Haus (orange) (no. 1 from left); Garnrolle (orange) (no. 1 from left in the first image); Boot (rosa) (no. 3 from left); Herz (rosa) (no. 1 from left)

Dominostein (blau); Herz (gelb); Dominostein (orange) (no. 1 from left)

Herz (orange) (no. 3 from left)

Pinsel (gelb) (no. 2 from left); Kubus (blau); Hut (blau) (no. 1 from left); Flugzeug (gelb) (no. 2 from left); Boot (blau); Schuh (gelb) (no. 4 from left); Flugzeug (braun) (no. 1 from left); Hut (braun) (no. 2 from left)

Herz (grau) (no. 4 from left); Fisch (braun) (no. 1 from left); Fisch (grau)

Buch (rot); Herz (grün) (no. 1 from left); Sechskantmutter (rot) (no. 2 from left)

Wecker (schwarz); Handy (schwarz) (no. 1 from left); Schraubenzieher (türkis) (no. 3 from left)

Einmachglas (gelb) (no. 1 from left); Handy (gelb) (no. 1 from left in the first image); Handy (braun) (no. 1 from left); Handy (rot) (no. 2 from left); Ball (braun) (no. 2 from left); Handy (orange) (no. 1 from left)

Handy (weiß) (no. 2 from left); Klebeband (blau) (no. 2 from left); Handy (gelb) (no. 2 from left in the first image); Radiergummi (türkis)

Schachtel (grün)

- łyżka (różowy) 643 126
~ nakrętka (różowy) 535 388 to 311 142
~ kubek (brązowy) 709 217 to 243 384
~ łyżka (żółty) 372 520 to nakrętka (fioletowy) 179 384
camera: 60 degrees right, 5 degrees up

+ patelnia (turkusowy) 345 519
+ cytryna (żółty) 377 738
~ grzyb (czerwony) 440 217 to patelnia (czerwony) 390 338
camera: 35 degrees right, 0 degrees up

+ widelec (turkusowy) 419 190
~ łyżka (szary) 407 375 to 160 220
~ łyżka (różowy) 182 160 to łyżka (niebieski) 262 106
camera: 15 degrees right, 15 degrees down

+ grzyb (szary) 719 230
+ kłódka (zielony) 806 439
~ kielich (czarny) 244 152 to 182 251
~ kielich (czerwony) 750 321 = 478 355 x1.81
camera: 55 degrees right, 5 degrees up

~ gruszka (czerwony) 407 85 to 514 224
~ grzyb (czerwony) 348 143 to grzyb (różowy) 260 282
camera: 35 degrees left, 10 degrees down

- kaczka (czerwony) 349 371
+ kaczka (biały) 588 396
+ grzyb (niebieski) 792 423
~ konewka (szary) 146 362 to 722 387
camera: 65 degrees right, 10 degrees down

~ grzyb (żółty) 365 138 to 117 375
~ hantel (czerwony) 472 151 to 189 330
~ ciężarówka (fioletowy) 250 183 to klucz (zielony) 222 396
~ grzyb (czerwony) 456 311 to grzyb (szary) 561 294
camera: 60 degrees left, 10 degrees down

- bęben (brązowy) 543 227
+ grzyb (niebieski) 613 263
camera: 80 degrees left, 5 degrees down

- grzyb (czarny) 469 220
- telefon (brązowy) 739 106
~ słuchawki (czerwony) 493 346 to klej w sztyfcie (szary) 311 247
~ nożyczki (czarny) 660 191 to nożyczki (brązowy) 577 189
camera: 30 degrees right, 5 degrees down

• [Task statement] Check the lines above and copy each one that includes "nakrętka".

• [Task response]
~ nakrętka (różowy) 535 388 to 311 142
~ łyżka (żółty) 372 520 to nakrętka (fioletowy) 179 384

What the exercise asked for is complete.